● Tarefa escrita
Converta todos os itens abaixo em uma tabela Markdown com as colunas "Nº", para o número de cada linha, e "Item", para o texto da linha. Omita as linhas em branco.

● Dados fornecidos
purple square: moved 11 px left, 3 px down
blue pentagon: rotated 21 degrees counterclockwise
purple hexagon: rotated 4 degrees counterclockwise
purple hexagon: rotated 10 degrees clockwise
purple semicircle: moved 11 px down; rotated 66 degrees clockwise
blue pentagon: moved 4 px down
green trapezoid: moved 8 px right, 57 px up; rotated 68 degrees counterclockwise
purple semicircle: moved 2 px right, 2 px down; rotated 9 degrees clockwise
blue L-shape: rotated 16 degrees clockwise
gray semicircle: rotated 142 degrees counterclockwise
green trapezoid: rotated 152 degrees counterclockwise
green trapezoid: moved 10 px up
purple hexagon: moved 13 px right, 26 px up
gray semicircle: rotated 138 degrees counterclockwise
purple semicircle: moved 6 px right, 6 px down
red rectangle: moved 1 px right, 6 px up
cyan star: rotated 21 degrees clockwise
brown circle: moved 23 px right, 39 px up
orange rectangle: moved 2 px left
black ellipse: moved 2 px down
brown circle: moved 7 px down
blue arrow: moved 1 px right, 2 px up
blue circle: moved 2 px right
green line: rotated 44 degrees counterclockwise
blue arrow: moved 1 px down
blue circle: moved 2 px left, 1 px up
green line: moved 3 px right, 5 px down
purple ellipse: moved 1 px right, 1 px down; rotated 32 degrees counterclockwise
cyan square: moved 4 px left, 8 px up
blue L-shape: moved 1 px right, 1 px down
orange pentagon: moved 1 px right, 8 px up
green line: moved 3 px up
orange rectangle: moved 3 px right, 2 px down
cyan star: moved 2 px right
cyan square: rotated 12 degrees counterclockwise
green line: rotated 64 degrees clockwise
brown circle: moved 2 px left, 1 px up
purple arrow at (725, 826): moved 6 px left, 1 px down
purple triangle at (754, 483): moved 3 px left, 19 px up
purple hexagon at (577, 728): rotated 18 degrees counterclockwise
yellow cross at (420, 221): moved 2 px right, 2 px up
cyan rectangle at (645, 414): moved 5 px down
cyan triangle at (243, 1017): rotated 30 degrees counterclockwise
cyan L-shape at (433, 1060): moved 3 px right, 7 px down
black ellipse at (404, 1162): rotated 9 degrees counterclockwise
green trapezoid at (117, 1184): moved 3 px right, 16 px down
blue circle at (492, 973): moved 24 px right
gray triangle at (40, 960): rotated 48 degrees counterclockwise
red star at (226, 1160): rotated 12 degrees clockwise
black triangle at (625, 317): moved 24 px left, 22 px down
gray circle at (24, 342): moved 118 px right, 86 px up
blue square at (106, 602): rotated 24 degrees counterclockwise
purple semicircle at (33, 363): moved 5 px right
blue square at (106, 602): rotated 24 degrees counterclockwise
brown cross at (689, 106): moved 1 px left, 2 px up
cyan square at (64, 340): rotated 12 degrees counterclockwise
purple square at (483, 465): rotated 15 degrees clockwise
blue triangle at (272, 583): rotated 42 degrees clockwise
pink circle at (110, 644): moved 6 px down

● Resposta esperada
| Nº | Item |
|---|---|
| 1 | purple square: moved 11 px left, 3 px down |
| 2 | blue pentagon: rotated 21 degrees counterclockwise |
| 3 | purple hexagon: rotated 4 degrees counterclockwise |
| 4 | purple hexagon: rotated 10 degrees clockwise |
| 5 | purple semicircle: moved 11 px down; rotated 66 degrees clockwise |
| 6 | blue pentagon: moved 4 px down |
| 7 | green trapezoid: moved 8 px right, 57 px up; rotated 68 degrees counterclockwise |
| 8 | purple semicircle: moved 2 px right, 2 px down; rotated 9 degrees clockwise |
| 9 | blue L-shape: rotated 16 degrees clockwise |
| 10 | gray semicircle: rotated 142 degrees counterclockwise |
| 11 | green trapezoid: rotated 152 degrees counterclockwise |
| 12 | green trapezoid: moved 10 px up |
| 13 | purple hexagon: moved 13 px right, 26 px up |
| 14 | gray semicircle: rotated 138 degrees counterclockwise |
| 15 | purple semicircle: moved 6 px right, 6 px down |
| 16 | red rectangle: moved 1 px right, 6 px up |
| 17 | cyan star: rotated 21 degrees clockwise |
| 18 | brown circle: moved 23 px right, 39 px up |
| 19 | orange rectangle: moved 2 px left |
| 20 | black ellipse: moved 2 px down |
| 21 | brown circle: moved 7 px down |
| 22 | blue arrow: moved 1 px right, 2 px up |
| 23 | blue circle: moved 2 px right |
| 24 | green line: rotated 44 degrees counterclockwise |
| 25 | blue arrow: moved 1 px down |
| 26 | blue circle: moved 2 px left, 1 px up |
| 27 | green line: moved 3 px right, 5 px down |
| 28 | purple ellipse: moved 1 px right, 1 px down; rotated 32 degrees counterclockwise |
| 29 | cyan square: moved 4 px left, 8 px up |
| 30 | blue L-shape: moved 1 px right, 1 px down |
| 31 | orange pentagon: moved 1 px right, 8 px up |
| 32 | green line: moved 3 px up |
| 33 | orange rectangle: moved 3 px right, 2 px down |
| 34 | cyan star: moved 2 px right |
| 35 | cyan square: rotated 12 degrees counterclockwise |
| 36 | green line: rotated 64 degrees clockwise |
| 37 | brown circle: moved 2 px left, 1 px up |
| 38 | purple arrow at (725, 826): moved 6 px left, 1 px down |
| 39 | purple triangle at (754, 483): moved 3 px left, 19 px up |
| 40 | purple hexagon at (577, 728): rotated 18 degrees counterclockwise |
| 41 | yellow cross at (420, 221): moved 2 px right, 2 px up |
| 42 | cyan rectangle at (645, 414): moved 5 px down |
| 43 | cyan triangle at (243, 1017): rotated 30 degrees counterclockwise |
| 44 | cyan L-shape at (433, 1060): moved 3 px right, 7 px down |
| 45 | black ellipse at (404, 1162): rotated 9 degrees counterclockwise |
| 46 | green trapezoid at (117, 1184): moved 3 px right, 16 px down |
| 47 | blue circle at (492, 973): moved 24 px right |
| 48 | gray triangle at (40, 960): rotated 48 degrees counterclockwise |
| 49 | red star at (226, 1160): rotated 12 degrees clockwise |
| 50 | black triangle at (625, 317): moved 24 px left, 22 px down |
| 51 | gray circle at (24, 342): moved 118 px right, 86 px up |
| 52 | blue square at (106, 602): rotated 24 degrees counterclockwise |
| 53 | purple semicircle at (33, 363): moved 5 px right |
| 54 | blue square at (106, 602): rotated 24 degrees counterclockwise |
| 55 | brown cross at (689, 106): moved 1 px left, 2 px up |
| 56 | cyan square at (64, 340): rotated 12 degrees counterclockwise |
| 57 | purple square at (483, 465): rotated 15 degrees clockwise |
| 58 | blue triangle at (272, 583): rotated 42 degrees clockwise |
| 59 | pink circle at (110, 644): moved 6 px down |